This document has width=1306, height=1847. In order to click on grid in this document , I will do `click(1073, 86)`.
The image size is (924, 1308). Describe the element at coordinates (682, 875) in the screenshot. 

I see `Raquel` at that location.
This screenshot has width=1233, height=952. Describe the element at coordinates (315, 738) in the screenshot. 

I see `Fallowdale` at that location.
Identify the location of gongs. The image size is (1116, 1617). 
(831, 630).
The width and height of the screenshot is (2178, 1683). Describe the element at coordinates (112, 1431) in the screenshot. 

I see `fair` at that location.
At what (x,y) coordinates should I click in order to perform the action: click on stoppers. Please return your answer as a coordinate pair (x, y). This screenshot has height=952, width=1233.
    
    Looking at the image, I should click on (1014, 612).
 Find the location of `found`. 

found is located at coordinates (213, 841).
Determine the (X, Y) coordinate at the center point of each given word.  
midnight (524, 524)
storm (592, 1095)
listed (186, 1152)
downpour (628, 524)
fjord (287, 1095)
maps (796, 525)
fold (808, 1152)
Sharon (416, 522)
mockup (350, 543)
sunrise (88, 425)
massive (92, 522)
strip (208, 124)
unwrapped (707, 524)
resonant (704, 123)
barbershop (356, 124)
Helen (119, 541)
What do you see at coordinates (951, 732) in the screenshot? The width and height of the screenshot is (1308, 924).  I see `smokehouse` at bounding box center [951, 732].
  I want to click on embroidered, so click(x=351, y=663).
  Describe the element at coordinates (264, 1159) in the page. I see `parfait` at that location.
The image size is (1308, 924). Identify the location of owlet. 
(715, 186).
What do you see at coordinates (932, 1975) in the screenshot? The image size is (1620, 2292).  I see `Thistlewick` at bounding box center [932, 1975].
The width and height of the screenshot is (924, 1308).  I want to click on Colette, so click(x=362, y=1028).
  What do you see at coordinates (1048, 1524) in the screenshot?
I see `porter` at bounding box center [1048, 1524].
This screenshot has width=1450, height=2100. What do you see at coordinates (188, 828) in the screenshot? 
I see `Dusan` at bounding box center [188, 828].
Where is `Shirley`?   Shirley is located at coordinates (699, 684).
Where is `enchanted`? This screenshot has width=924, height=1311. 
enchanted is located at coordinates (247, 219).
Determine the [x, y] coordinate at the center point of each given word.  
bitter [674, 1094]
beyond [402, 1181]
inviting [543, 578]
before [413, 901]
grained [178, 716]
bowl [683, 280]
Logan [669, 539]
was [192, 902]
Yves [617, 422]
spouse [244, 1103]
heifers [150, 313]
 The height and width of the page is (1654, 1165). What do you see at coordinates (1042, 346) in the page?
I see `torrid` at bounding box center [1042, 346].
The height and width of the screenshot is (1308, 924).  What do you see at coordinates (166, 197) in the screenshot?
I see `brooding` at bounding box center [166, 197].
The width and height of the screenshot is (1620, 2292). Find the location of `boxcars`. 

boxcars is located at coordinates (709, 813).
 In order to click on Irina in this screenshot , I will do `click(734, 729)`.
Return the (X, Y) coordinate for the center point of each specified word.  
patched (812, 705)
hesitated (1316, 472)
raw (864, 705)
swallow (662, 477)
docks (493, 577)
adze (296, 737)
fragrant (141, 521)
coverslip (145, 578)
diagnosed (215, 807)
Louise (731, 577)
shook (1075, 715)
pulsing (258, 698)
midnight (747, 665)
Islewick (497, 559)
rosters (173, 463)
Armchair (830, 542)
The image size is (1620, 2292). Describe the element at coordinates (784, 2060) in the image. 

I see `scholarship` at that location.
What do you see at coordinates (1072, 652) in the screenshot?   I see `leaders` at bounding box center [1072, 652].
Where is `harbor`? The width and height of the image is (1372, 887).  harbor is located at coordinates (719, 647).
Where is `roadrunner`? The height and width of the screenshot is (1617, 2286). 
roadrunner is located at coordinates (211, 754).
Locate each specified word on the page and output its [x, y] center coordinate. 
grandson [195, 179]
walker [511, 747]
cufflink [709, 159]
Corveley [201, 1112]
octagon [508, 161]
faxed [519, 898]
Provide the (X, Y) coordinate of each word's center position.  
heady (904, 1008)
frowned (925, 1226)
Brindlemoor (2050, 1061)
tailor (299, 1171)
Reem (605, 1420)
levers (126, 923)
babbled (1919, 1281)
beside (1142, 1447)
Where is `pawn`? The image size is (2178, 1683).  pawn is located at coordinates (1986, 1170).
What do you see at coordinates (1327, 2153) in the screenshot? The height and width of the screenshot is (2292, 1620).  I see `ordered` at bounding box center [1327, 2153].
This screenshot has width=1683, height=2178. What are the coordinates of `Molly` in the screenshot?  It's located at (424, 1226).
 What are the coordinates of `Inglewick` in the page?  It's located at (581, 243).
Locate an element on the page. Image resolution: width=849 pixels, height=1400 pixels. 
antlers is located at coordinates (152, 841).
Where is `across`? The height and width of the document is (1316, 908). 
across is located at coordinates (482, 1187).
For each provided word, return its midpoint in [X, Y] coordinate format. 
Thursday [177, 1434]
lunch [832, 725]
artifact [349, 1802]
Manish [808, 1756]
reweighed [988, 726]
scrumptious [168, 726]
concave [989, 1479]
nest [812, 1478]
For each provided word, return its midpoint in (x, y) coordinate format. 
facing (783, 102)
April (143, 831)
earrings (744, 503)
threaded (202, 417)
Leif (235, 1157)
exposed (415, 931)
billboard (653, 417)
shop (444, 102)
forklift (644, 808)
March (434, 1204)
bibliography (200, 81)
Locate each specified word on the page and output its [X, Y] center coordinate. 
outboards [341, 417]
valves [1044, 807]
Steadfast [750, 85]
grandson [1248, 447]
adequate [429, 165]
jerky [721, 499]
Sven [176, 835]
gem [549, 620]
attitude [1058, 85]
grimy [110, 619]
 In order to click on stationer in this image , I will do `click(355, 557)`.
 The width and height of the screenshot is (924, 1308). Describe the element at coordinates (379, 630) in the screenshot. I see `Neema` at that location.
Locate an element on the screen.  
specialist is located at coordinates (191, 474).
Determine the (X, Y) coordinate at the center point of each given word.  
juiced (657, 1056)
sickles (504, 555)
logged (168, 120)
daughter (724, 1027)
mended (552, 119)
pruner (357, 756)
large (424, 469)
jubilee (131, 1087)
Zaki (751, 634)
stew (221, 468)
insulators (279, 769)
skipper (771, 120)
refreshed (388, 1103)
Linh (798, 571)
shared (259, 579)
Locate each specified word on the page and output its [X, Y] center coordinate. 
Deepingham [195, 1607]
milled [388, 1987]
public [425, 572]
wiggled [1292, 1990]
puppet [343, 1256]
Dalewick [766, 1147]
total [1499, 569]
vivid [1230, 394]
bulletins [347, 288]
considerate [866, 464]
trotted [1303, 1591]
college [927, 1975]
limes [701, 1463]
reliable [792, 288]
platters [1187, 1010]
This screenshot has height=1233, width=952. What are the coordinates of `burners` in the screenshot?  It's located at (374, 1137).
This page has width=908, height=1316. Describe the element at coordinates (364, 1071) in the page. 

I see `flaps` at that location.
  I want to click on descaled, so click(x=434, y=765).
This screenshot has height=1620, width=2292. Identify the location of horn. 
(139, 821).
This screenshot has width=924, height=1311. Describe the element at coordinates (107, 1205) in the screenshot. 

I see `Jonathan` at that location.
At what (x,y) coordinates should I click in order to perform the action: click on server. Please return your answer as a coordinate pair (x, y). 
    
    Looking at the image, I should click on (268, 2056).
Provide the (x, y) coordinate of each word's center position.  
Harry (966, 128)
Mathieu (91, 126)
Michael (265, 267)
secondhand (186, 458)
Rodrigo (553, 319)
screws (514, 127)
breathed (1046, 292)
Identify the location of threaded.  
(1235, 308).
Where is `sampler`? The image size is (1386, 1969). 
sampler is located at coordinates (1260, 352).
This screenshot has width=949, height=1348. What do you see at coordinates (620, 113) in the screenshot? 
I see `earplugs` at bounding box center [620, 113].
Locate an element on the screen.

☆ ☆ ☆

[Task objective]: Copy the rows above word for word, from the line containing "diagnosed (215, 807)" through the line containing "coordinates (719, 647).", both lines included.

[Full response]:
diagnosed (215, 807)
Louise (731, 577)
shook (1075, 715)
pulsing (258, 698)
midnight (747, 665)
Islewick (497, 559)
rosters (173, 463)
Armchair (830, 542)
The image size is (1620, 2292). Describe the element at coordinates (784, 2060) in the image. 

I see `scholarship` at that location.
What do you see at coordinates (1072, 652) in the screenshot?   I see `leaders` at bounding box center [1072, 652].
Where is `harbor`? The width and height of the image is (1372, 887).  harbor is located at coordinates (719, 647).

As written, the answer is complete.